[BEGIN]
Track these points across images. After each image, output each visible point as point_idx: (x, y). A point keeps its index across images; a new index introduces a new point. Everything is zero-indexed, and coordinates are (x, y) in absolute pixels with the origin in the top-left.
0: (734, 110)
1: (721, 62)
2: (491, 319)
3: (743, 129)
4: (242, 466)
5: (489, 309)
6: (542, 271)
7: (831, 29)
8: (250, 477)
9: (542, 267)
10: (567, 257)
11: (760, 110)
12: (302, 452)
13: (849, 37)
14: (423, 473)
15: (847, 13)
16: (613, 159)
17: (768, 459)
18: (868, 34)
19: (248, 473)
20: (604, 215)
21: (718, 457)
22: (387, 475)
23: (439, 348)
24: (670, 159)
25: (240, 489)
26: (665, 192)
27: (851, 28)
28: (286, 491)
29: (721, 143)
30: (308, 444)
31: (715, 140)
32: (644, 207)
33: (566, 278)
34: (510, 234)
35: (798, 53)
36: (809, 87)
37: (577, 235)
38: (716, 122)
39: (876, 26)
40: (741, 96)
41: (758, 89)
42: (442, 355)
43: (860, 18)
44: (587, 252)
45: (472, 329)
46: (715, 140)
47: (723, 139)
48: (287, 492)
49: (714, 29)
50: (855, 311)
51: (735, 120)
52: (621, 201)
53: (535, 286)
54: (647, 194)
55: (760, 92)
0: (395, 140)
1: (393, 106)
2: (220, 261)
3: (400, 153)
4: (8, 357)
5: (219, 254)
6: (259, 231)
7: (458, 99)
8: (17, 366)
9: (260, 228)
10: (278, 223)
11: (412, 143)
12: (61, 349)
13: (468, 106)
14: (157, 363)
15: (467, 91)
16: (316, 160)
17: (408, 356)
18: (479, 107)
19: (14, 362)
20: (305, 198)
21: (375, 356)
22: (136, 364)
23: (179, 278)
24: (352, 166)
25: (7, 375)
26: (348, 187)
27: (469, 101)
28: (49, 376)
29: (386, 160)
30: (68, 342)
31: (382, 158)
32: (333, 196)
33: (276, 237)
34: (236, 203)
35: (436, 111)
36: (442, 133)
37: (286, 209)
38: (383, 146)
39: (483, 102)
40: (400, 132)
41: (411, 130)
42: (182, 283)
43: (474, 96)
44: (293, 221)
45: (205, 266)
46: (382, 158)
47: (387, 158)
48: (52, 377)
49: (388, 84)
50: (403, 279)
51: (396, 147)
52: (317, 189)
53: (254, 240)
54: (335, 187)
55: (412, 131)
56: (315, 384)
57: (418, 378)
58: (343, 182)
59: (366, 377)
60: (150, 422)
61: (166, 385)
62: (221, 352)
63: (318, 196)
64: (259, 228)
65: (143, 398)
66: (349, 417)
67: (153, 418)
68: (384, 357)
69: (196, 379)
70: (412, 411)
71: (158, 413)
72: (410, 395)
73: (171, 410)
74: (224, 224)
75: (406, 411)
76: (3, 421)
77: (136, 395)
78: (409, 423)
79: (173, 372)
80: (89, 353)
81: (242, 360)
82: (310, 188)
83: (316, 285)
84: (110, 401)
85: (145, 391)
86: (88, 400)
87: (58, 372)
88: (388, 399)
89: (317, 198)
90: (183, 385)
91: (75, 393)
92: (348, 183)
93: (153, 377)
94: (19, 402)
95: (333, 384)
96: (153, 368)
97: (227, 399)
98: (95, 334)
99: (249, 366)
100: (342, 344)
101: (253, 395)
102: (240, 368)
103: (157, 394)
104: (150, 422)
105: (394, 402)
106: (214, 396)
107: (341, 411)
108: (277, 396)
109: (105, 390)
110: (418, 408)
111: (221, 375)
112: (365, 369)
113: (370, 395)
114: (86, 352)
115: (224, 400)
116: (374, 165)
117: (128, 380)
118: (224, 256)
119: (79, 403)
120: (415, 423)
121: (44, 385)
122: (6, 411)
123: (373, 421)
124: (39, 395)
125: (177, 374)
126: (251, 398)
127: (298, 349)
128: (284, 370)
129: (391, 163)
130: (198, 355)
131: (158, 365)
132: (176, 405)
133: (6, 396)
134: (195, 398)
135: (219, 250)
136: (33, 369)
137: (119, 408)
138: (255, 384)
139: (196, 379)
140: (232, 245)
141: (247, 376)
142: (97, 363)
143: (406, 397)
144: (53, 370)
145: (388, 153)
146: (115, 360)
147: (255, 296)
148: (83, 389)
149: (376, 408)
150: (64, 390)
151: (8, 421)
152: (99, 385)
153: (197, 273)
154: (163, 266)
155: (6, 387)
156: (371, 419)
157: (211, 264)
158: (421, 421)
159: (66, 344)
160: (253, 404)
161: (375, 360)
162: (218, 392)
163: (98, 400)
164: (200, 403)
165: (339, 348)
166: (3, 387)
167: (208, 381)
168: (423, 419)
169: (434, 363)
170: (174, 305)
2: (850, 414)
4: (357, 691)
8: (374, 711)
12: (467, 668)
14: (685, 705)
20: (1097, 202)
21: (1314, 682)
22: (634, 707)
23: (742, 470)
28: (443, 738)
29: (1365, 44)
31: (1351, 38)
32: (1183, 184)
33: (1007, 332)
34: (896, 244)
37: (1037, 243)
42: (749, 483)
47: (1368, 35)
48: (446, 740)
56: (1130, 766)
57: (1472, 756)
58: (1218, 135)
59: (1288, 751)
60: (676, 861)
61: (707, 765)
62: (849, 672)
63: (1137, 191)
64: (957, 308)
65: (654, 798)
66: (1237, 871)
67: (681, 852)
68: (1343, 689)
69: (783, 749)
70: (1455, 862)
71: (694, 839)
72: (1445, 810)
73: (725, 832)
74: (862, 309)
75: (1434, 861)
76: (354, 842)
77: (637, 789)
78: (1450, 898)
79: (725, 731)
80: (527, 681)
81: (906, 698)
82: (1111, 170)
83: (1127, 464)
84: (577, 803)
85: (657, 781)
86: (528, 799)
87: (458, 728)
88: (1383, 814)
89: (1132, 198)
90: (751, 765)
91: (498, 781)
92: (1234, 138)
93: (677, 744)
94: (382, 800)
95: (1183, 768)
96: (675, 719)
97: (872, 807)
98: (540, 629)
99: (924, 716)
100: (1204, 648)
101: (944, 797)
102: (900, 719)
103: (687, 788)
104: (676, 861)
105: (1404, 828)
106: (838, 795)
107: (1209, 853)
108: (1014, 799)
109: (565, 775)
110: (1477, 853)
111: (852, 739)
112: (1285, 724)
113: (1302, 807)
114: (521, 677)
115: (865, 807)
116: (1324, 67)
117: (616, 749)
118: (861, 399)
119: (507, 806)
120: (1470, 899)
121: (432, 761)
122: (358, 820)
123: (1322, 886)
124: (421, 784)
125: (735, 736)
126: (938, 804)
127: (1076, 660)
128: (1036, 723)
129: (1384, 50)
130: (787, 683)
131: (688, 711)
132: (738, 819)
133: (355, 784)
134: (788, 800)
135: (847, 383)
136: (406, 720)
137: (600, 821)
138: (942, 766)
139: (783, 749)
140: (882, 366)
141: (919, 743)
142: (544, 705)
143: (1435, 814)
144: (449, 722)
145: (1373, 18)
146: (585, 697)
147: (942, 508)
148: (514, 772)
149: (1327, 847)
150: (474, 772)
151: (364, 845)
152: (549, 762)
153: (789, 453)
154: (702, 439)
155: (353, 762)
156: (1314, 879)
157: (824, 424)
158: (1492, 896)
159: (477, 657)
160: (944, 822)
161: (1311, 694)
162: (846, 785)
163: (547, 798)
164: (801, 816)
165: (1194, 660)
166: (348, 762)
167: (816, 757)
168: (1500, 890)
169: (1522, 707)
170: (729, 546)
[END]
# Requirements
Reproduce the lines above in full, substituting "upper-left" for "top-left" and leaving everything else unchanged.

# Finished task
Track these points across images. After each image, output each visible point as point_idx: (x, y). A point keeps its index across images; a new index introduces a new point. Everything is zero-indexed, and coordinates are (x, y) in absolute pixels with the origin in the upper-left.
0: (734, 110)
1: (721, 62)
2: (491, 319)
3: (743, 129)
4: (242, 466)
5: (489, 309)
6: (542, 271)
7: (831, 29)
8: (250, 477)
9: (542, 267)
10: (567, 257)
11: (760, 110)
12: (302, 452)
13: (849, 37)
14: (423, 473)
15: (847, 13)
16: (613, 159)
17: (768, 459)
18: (868, 34)
19: (248, 473)
20: (604, 215)
21: (718, 457)
22: (387, 475)
23: (439, 348)
24: (670, 159)
25: (240, 489)
26: (665, 192)
27: (851, 28)
28: (286, 491)
29: (721, 143)
30: (308, 444)
31: (715, 140)
32: (644, 207)
33: (566, 278)
34: (510, 234)
35: (798, 53)
36: (809, 87)
37: (577, 235)
38: (716, 122)
39: (876, 26)
40: (741, 96)
41: (758, 89)
42: (442, 355)
43: (860, 18)
44: (587, 252)
45: (472, 329)
46: (715, 140)
47: (723, 139)
48: (287, 492)
49: (714, 29)
50: (855, 311)
51: (735, 120)
52: (621, 201)
53: (535, 286)
54: (647, 194)
55: (760, 92)
0: (395, 140)
1: (393, 106)
2: (220, 261)
3: (400, 153)
4: (8, 357)
5: (219, 254)
6: (259, 231)
7: (458, 99)
8: (17, 366)
9: (260, 228)
10: (278, 223)
11: (412, 143)
12: (61, 349)
13: (468, 106)
14: (157, 363)
15: (467, 91)
16: (316, 160)
17: (408, 356)
18: (479, 107)
19: (14, 362)
20: (305, 198)
21: (375, 356)
22: (136, 364)
23: (179, 278)
24: (352, 166)
25: (7, 375)
26: (348, 187)
27: (469, 101)
28: (49, 376)
29: (386, 160)
30: (68, 342)
31: (382, 158)
32: (333, 196)
33: (276, 237)
34: (236, 203)
35: (436, 111)
36: (442, 133)
37: (286, 209)
38: (383, 146)
39: (483, 102)
40: (400, 132)
41: (411, 130)
42: (182, 283)
43: (474, 96)
44: (293, 221)
45: (205, 266)
46: (382, 158)
47: (387, 158)
48: (52, 377)
49: (388, 84)
50: (403, 279)
51: (396, 147)
52: (317, 189)
53: (254, 240)
54: (335, 187)
55: (412, 131)
56: (315, 384)
57: (418, 378)
58: (343, 182)
59: (366, 377)
60: (150, 422)
61: (166, 385)
62: (221, 352)
63: (318, 196)
64: (259, 228)
65: (143, 398)
66: (349, 417)
67: (153, 418)
68: (384, 357)
69: (196, 379)
70: (412, 411)
71: (158, 413)
72: (410, 395)
73: (171, 410)
74: (224, 224)
75: (406, 411)
76: (3, 421)
77: (136, 395)
78: (409, 423)
79: (173, 372)
80: (89, 353)
81: (242, 360)
82: (310, 188)
83: (316, 285)
84: (110, 401)
85: (145, 391)
86: (88, 400)
87: (58, 372)
88: (388, 399)
89: (317, 198)
90: (183, 385)
91: (75, 393)
92: (348, 183)
93: (153, 377)
94: (19, 402)
95: (333, 384)
96: (153, 368)
97: (227, 399)
98: (95, 334)
99: (249, 366)
100: (342, 344)
101: (253, 395)
102: (240, 368)
103: (157, 394)
104: (150, 422)
105: (394, 402)
106: (214, 396)
107: (341, 411)
108: (277, 396)
109: (105, 390)
110: (418, 408)
111: (221, 375)
112: (365, 369)
113: (370, 395)
114: (86, 352)
115: (224, 400)
116: (374, 165)
117: (128, 380)
118: (224, 256)
119: (79, 403)
120: (415, 423)
121: (44, 385)
122: (6, 411)
123: (373, 421)
124: (39, 395)
125: (177, 374)
126: (251, 398)
127: (298, 349)
128: (284, 370)
129: (391, 163)
130: (198, 355)
131: (158, 365)
132: (176, 405)
133: (6, 396)
134: (195, 398)
135: (219, 250)
136: (33, 369)
137: (119, 408)
138: (255, 384)
139: (196, 379)
140: (232, 245)
141: (247, 376)
142: (97, 363)
143: (406, 397)
144: (53, 370)
145: (388, 153)
146: (115, 360)
147: (255, 296)
148: (83, 389)
149: (376, 408)
150: (64, 390)
151: (8, 421)
152: (99, 385)
153: (197, 273)
154: (163, 266)
155: (6, 387)
156: (371, 419)
157: (211, 264)
158: (421, 421)
159: (66, 344)
160: (253, 404)
161: (375, 360)
162: (218, 392)
163: (98, 400)
164: (200, 403)
165: (339, 348)
166: (3, 387)
167: (208, 381)
168: (423, 419)
169: (434, 363)
170: (174, 305)
2: (850, 414)
4: (357, 691)
8: (374, 711)
12: (467, 668)
14: (685, 705)
20: (1097, 202)
21: (1314, 682)
22: (634, 707)
23: (742, 470)
28: (443, 738)
29: (1365, 44)
31: (1351, 38)
32: (1183, 184)
33: (1007, 332)
34: (896, 244)
37: (1037, 243)
42: (749, 483)
47: (1368, 35)
48: (446, 740)
56: (1130, 766)
57: (1472, 756)
58: (1218, 135)
59: (1288, 751)
60: (676, 861)
61: (707, 765)
62: (849, 672)
63: (1137, 191)
64: (957, 308)
65: (654, 798)
66: (1237, 871)
67: (681, 852)
68: (1343, 689)
69: (783, 749)
70: (1455, 862)
71: (694, 839)
72: (1445, 810)
73: (725, 832)
74: (862, 309)
75: (1434, 861)
76: (354, 842)
77: (637, 789)
78: (1450, 898)
79: (725, 731)
80: (527, 681)
81: (906, 698)
82: (1111, 170)
83: (1127, 464)
84: (577, 803)
85: (657, 781)
86: (528, 799)
87: (458, 728)
88: (1383, 814)
89: (1132, 198)
90: (751, 765)
91: (498, 781)
92: (1234, 138)
93: (677, 744)
94: (382, 800)
95: (1183, 768)
96: (675, 719)
97: (872, 807)
98: (540, 629)
99: (924, 716)
100: (1204, 648)
101: (944, 797)
102: (900, 719)
103: (687, 788)
104: (676, 861)
105: (1404, 828)
106: (838, 795)
107: (1209, 853)
108: (1014, 799)
109: (565, 775)
110: (1477, 853)
111: (852, 739)
112: (1285, 724)
113: (1302, 807)
114: (521, 677)
115: (865, 807)
116: (1324, 67)
117: (616, 749)
118: (861, 399)
119: (507, 806)
120: (1470, 899)
121: (432, 761)
122: (358, 820)
123: (1322, 886)
124: (421, 784)
125: (735, 736)
126: (938, 804)
127: (1076, 660)
128: (1036, 723)
129: (1384, 50)
130: (787, 683)
131: (688, 711)
132: (738, 819)
133: (355, 784)
134: (788, 800)
135: (847, 383)
136: (406, 720)
137: (600, 821)
138: (942, 766)
139: (783, 749)
140: (882, 366)
141: (919, 743)
142: (544, 705)
143: (1435, 814)
144: (449, 722)
145: (1373, 18)
146: (585, 697)
147: (942, 508)
148: (514, 772)
149: (1327, 847)
150: (474, 772)
151: (364, 845)
152: (549, 762)
153: (789, 453)
154: (702, 439)
155: (353, 762)
156: (1314, 879)
157: (824, 424)
158: (1492, 896)
159: (477, 657)
160: (944, 822)
161: (1311, 694)
162: (846, 785)
163: (547, 798)
164: (801, 816)
165: (1194, 660)
166: (348, 762)
167: (816, 757)
168: (1500, 890)
169: (1522, 707)
170: (729, 546)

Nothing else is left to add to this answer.